Task description: The lines to copy run from the one containing "DHT3 pin DATA: D3 -> 3V3" to the last line of the entries; output those lines exactly and only them, without pictures.

Exercise data:

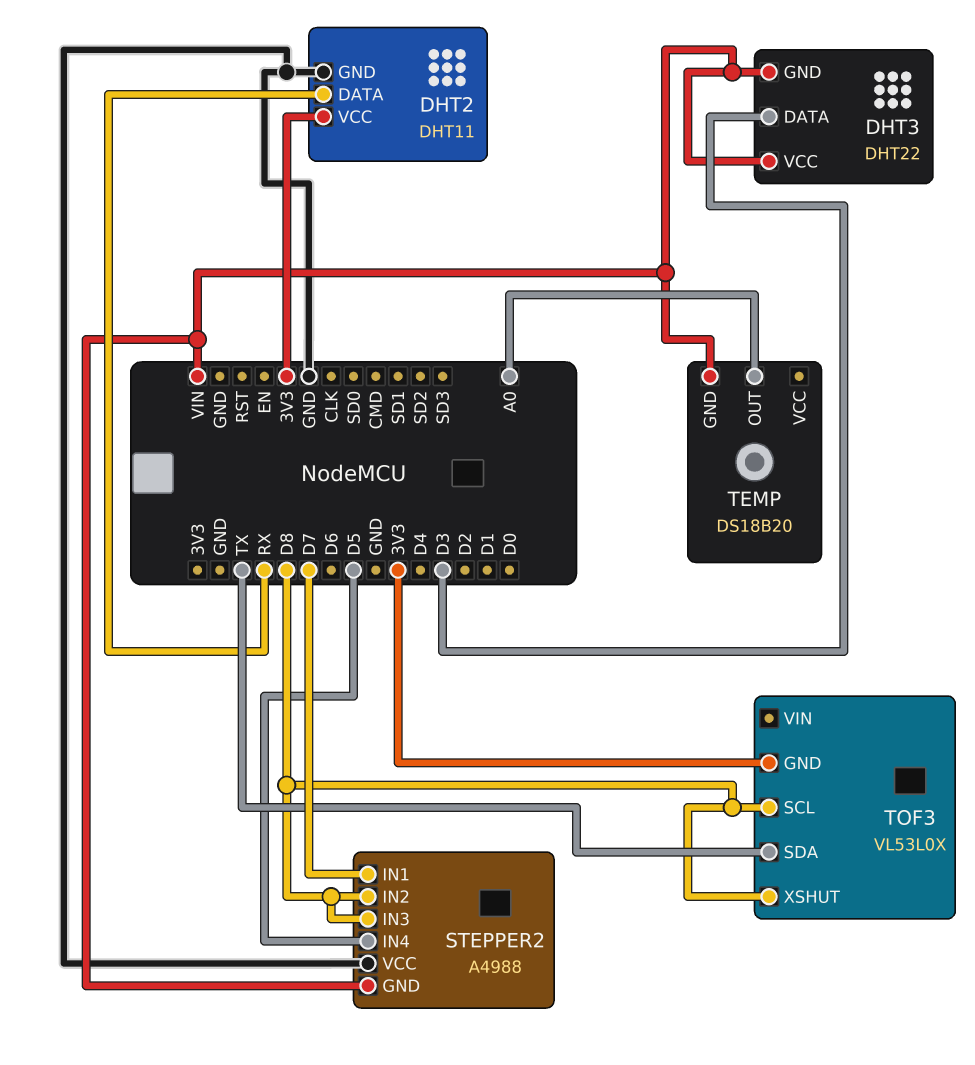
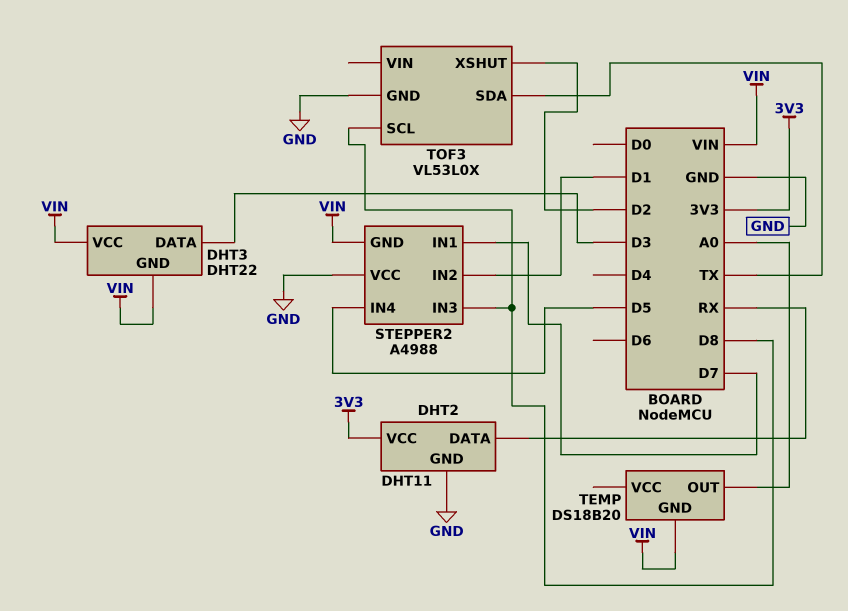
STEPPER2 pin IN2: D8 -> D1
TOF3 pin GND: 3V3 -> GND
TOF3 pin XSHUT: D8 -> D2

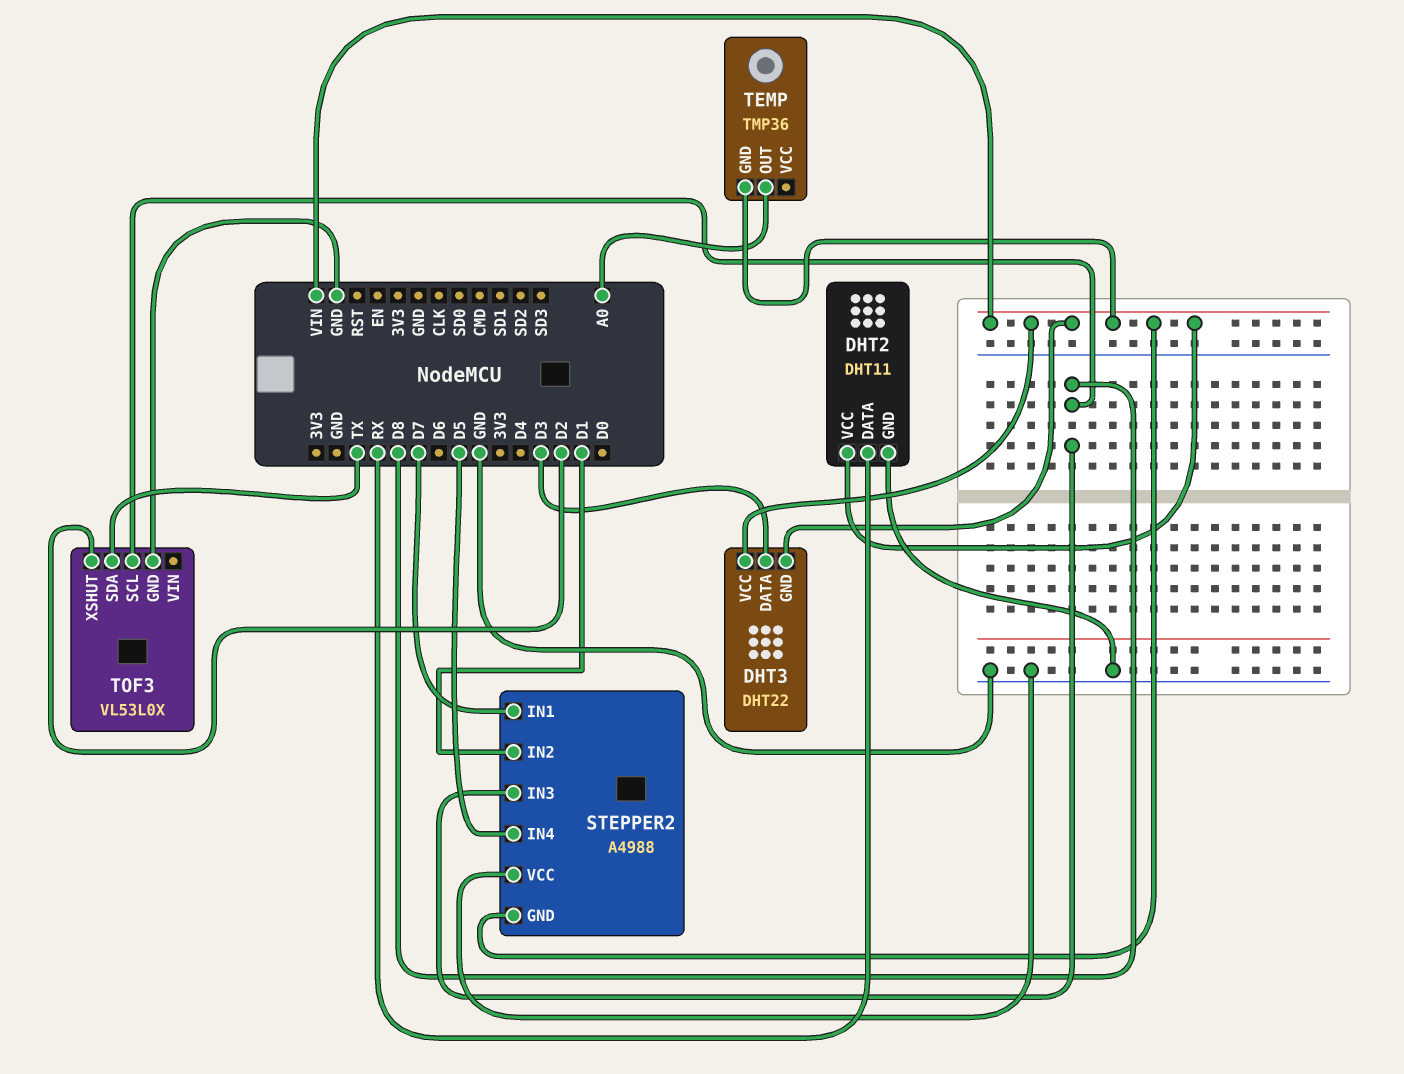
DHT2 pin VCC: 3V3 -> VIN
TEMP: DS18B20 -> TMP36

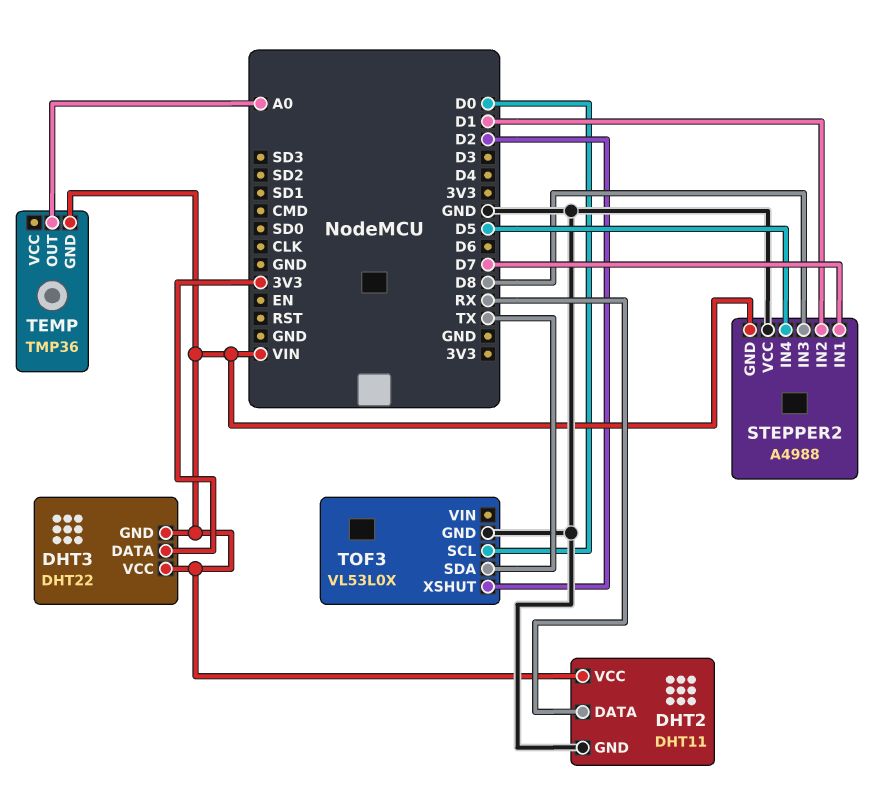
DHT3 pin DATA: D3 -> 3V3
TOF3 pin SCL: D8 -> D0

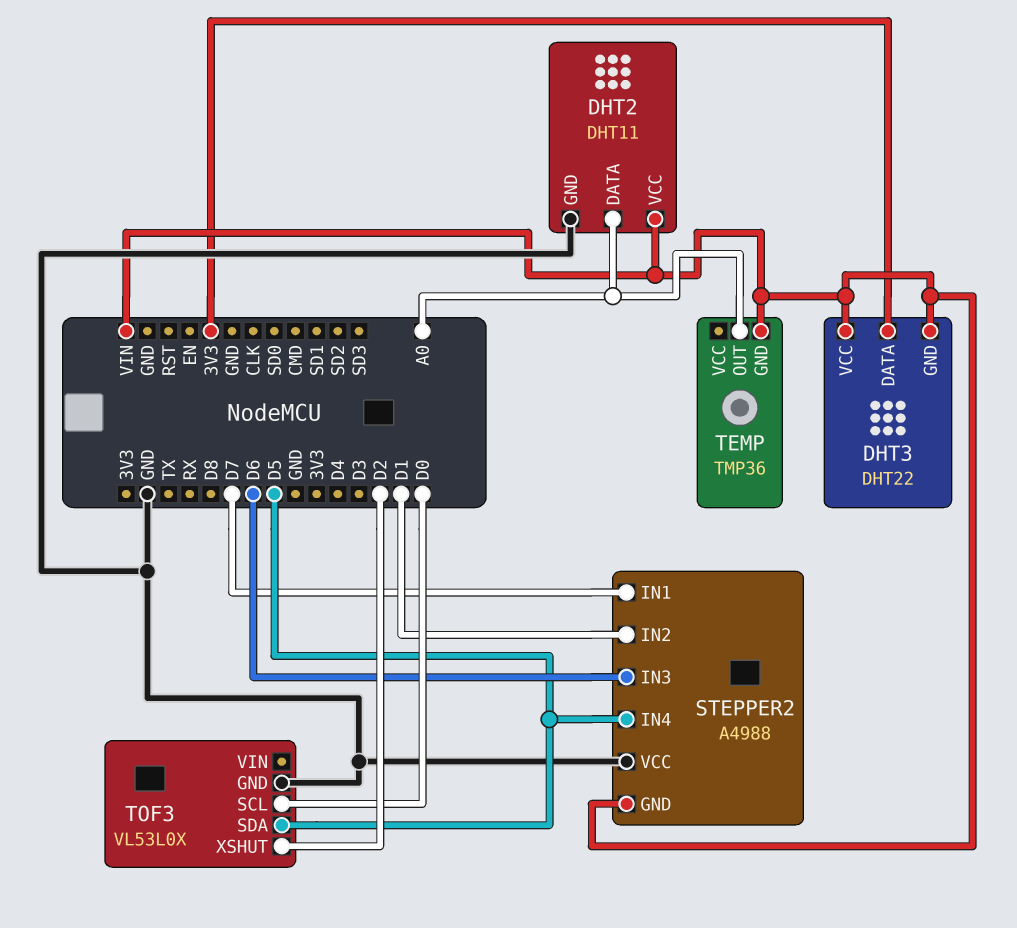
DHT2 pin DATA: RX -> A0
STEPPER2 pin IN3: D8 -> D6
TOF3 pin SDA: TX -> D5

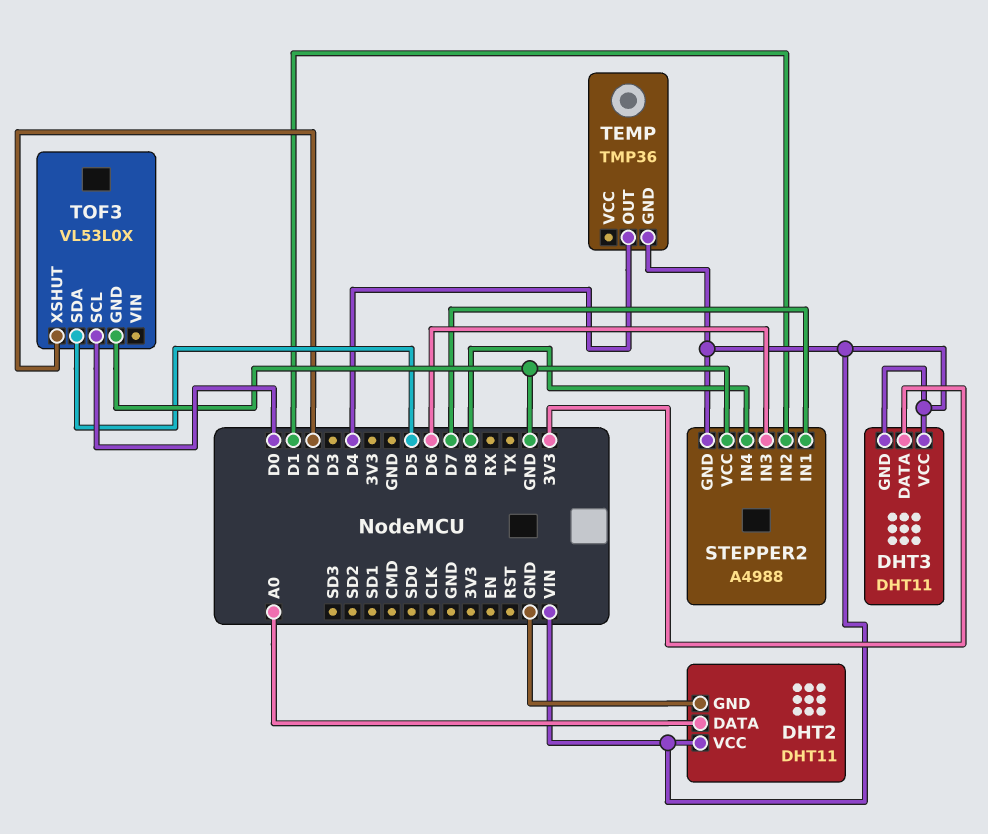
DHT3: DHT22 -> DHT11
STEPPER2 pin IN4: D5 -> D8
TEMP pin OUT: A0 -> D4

Result for this task:
DHT3 pin DATA: D3 -> 3V3
TOF3 pin SCL: D8 -> D0

DHT2 pin DATA: RX -> A0
STEPPER2 pin IN3: D8 -> D6
TOF3 pin SDA: TX -> D5

DHT3: DHT22 -> DHT11
STEPPER2 pin IN4: D5 -> D8
TEMP pin OUT: A0 -> D4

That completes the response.